**Task instructions:** What are the lines from the one containing "TOF pin XSHUT: RX -> SDA" through the last line of the records below? Return them exactly, leaving out pictures.

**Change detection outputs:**
*-*-*
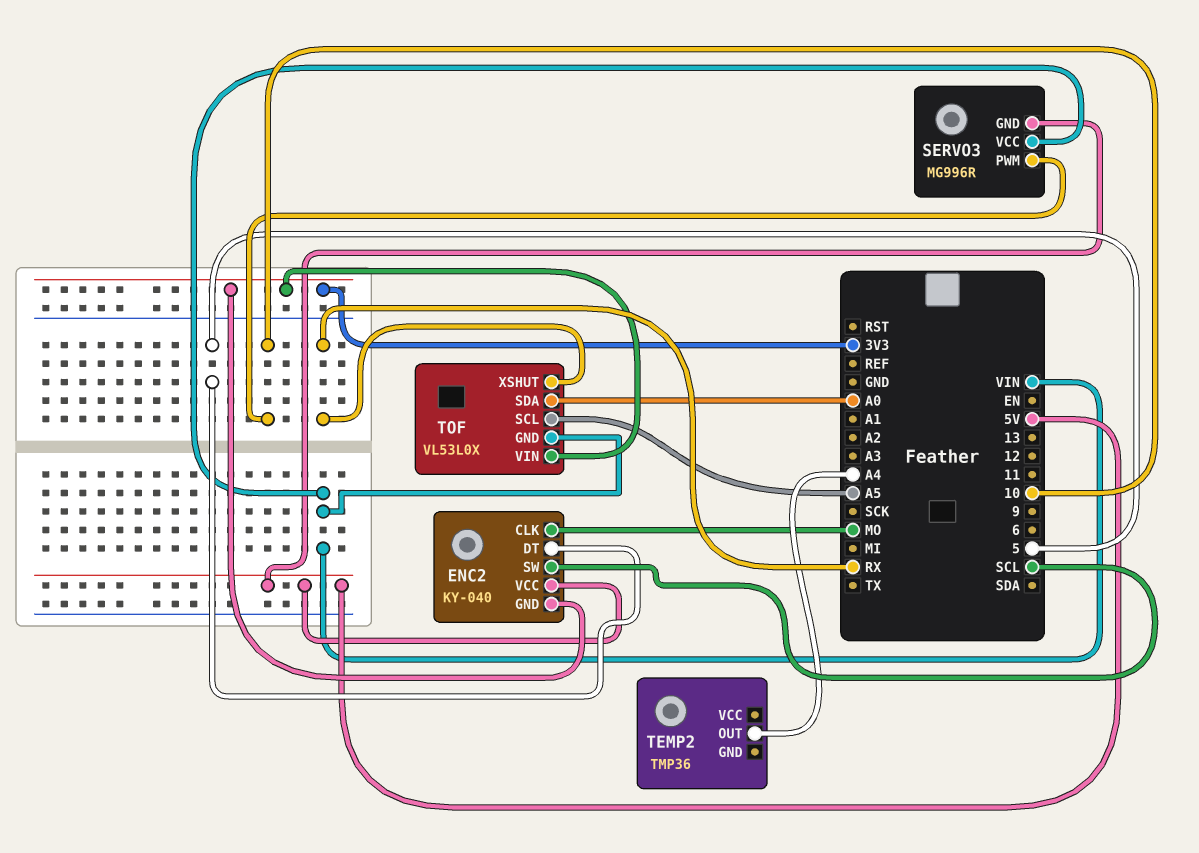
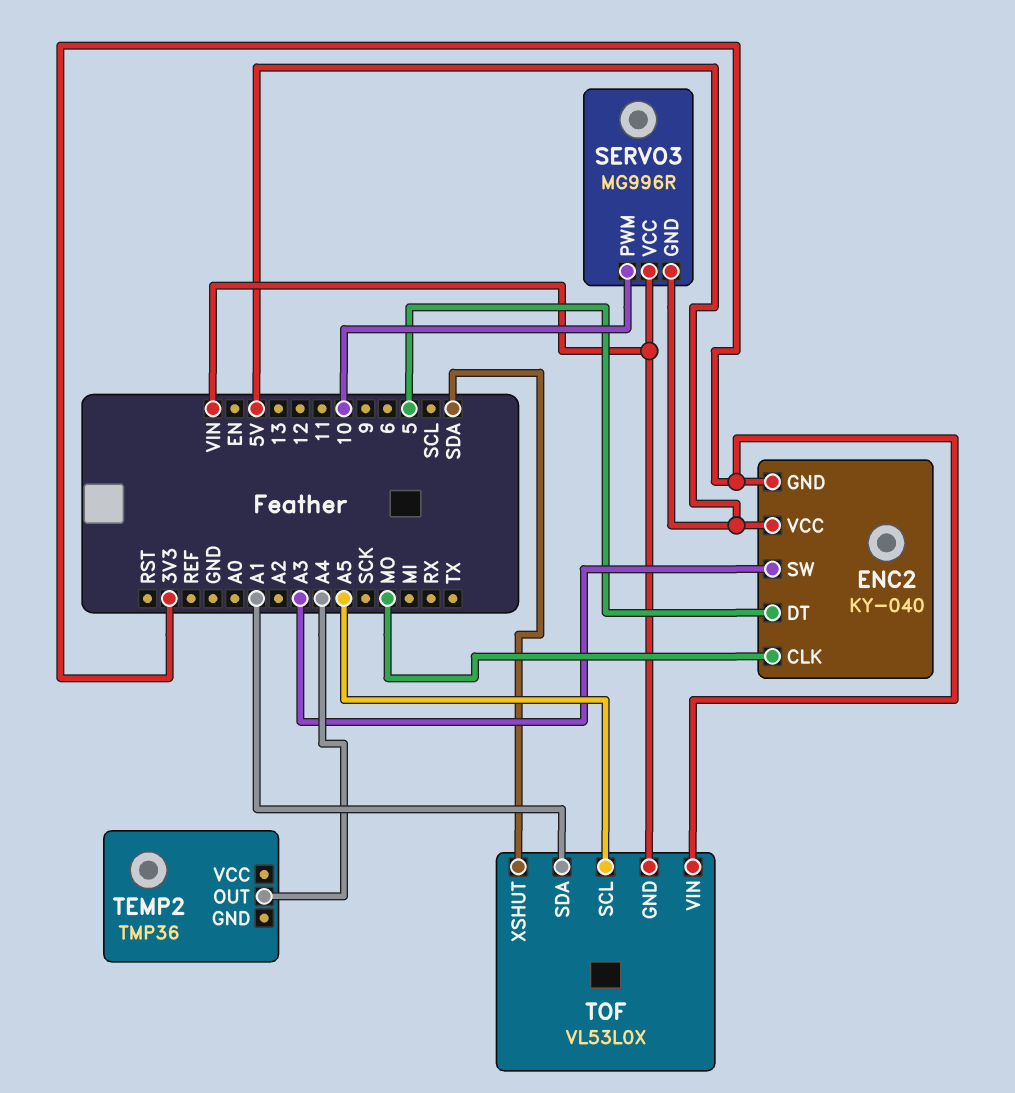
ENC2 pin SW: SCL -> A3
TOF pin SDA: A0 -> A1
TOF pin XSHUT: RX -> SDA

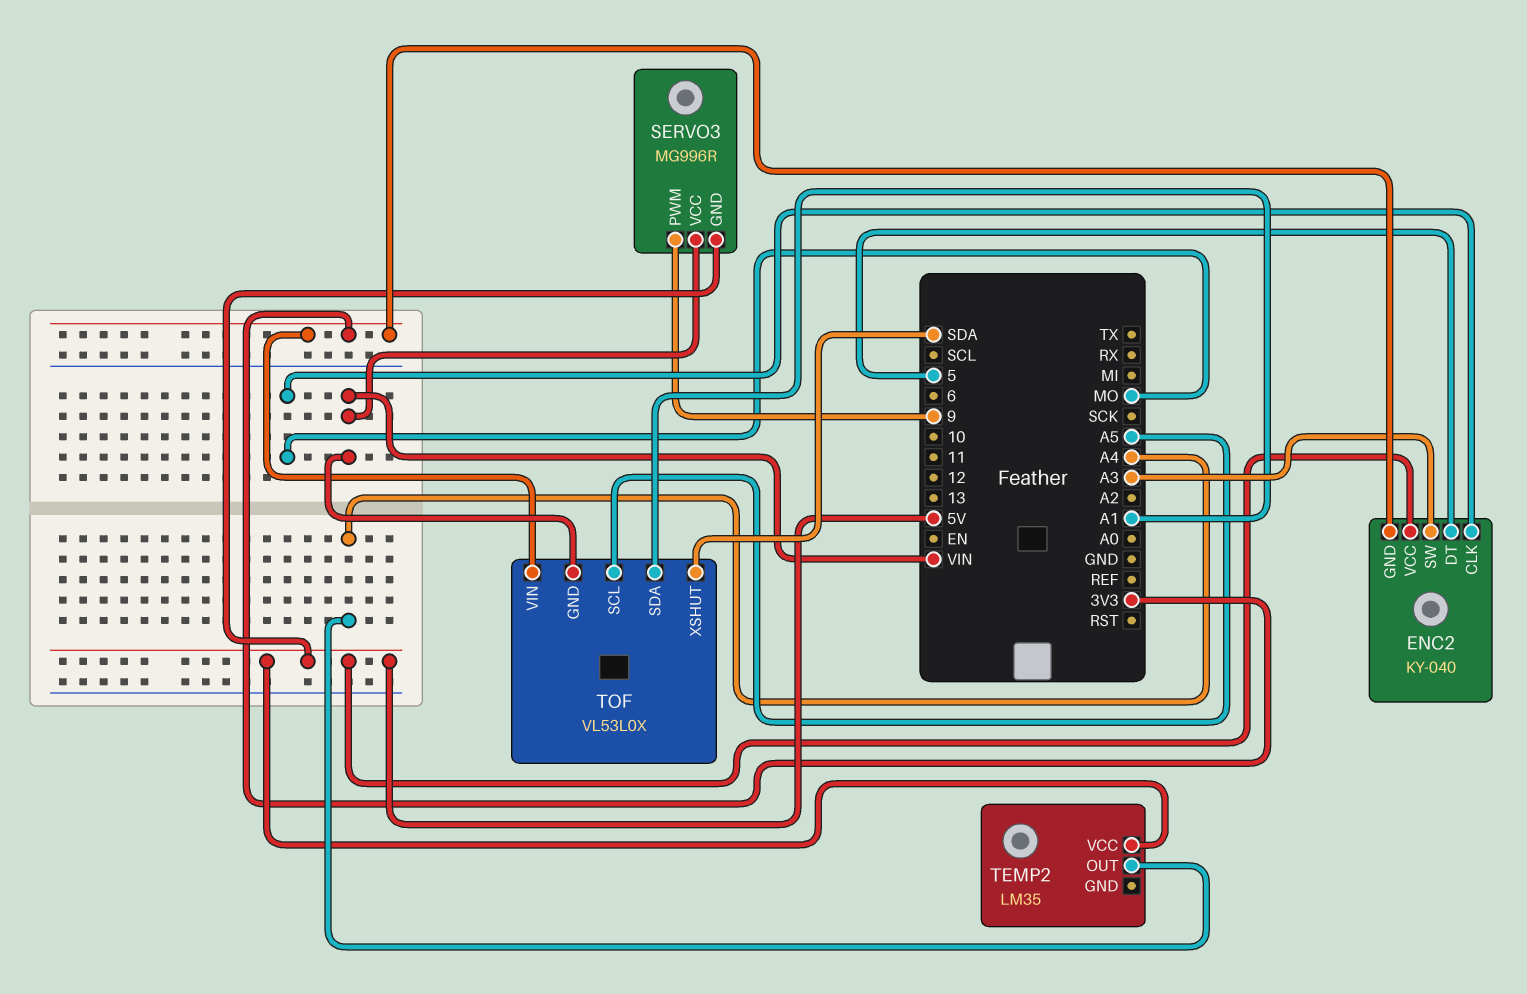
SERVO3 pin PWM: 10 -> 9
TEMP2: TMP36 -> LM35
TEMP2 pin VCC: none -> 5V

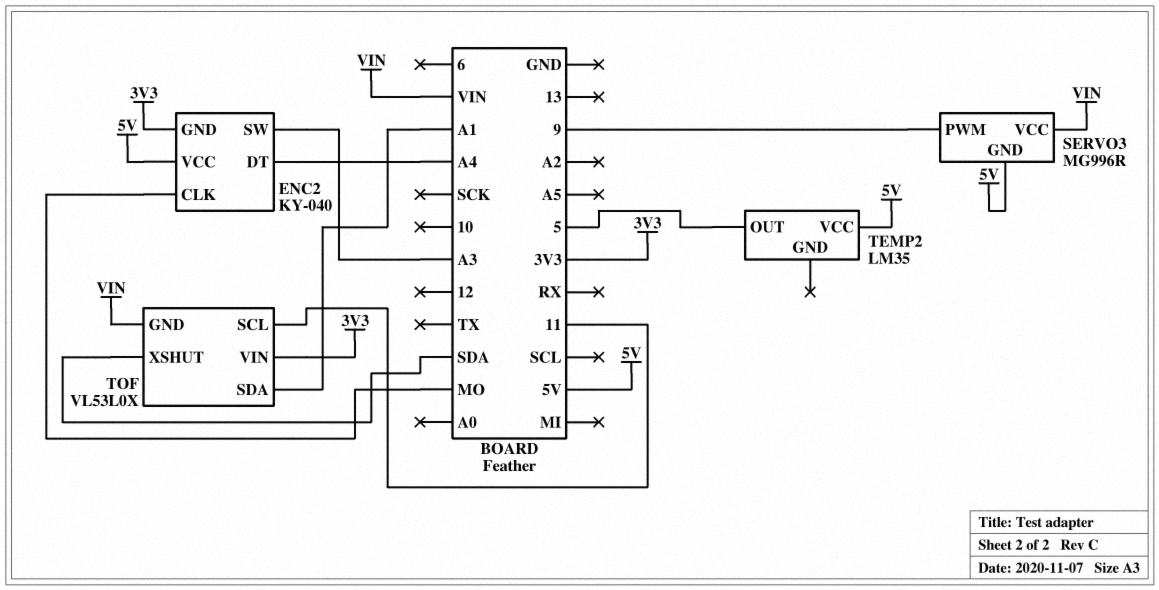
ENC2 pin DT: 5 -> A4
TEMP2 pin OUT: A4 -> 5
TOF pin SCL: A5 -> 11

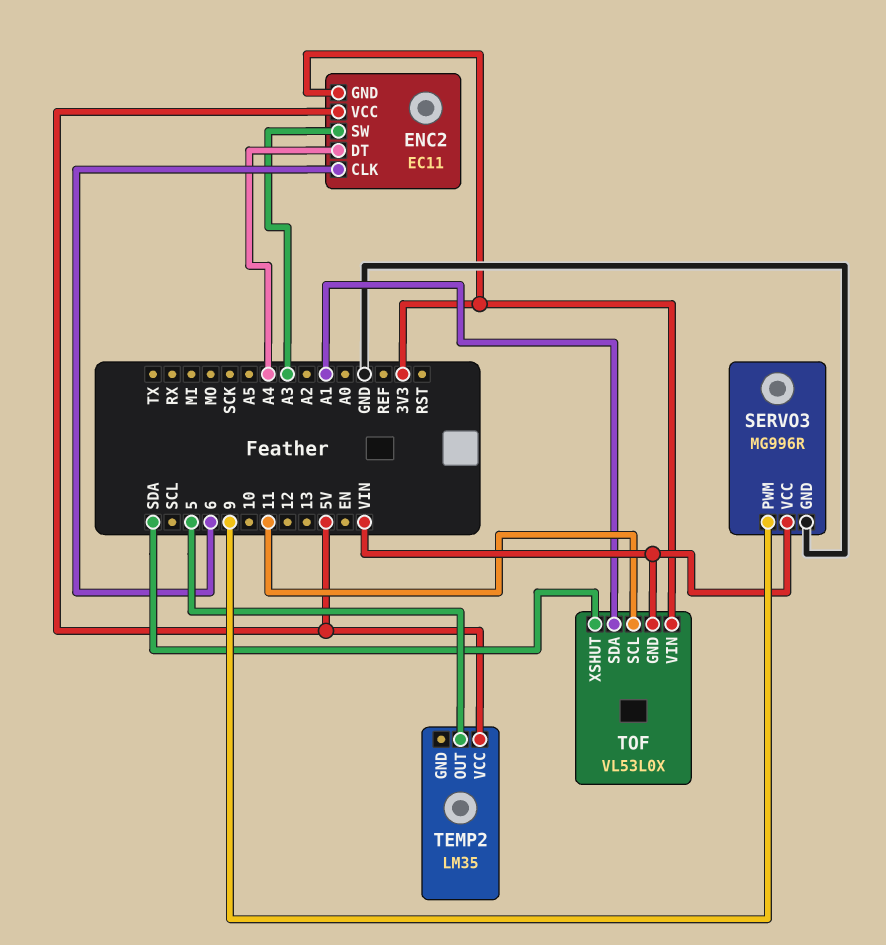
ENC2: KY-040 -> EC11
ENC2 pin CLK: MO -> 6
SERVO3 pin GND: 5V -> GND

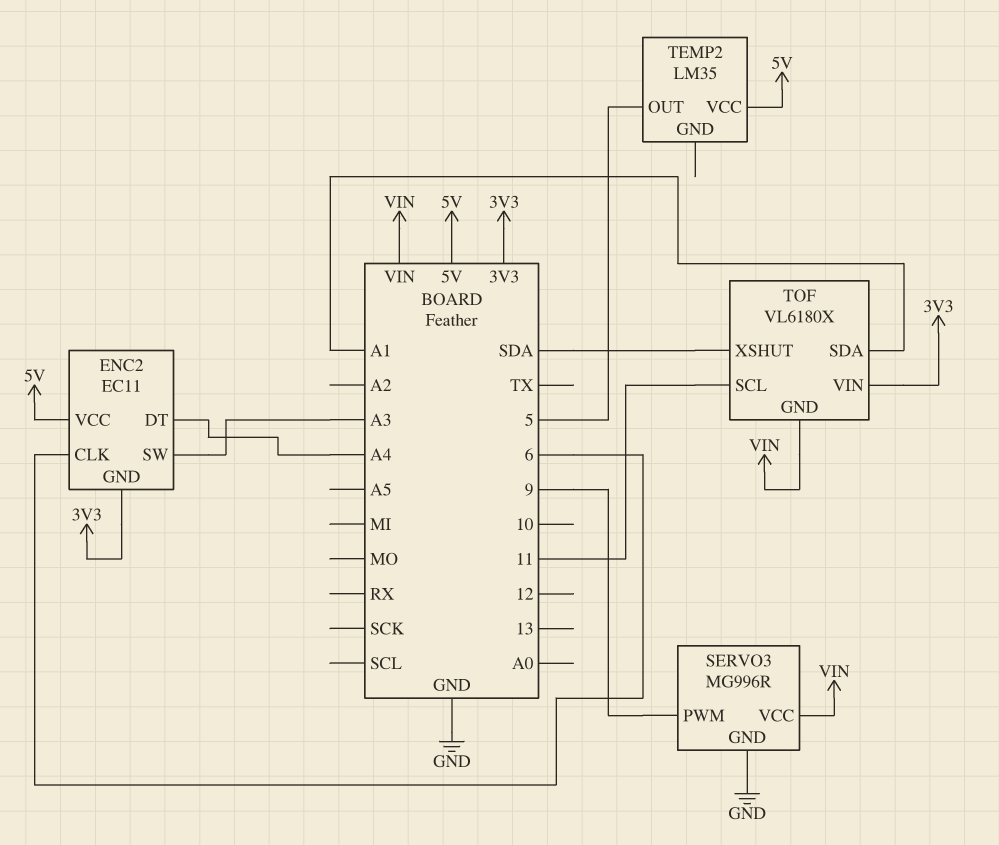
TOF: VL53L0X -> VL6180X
*-*-*
**Written answer:**
TOF pin XSHUT: RX -> SDA

SERVO3 pin PWM: 10 -> 9
TEMP2: TMP36 -> LM35
TEMP2 pin VCC: none -> 5V

ENC2 pin DT: 5 -> A4
TEMP2 pin OUT: A4 -> 5
TOF pin SCL: A5 -> 11

ENC2: KY-040 -> EC11
ENC2 pin CLK: MO -> 6
SERVO3 pin GND: 5V -> GND

TOF: VL53L0X -> VL6180X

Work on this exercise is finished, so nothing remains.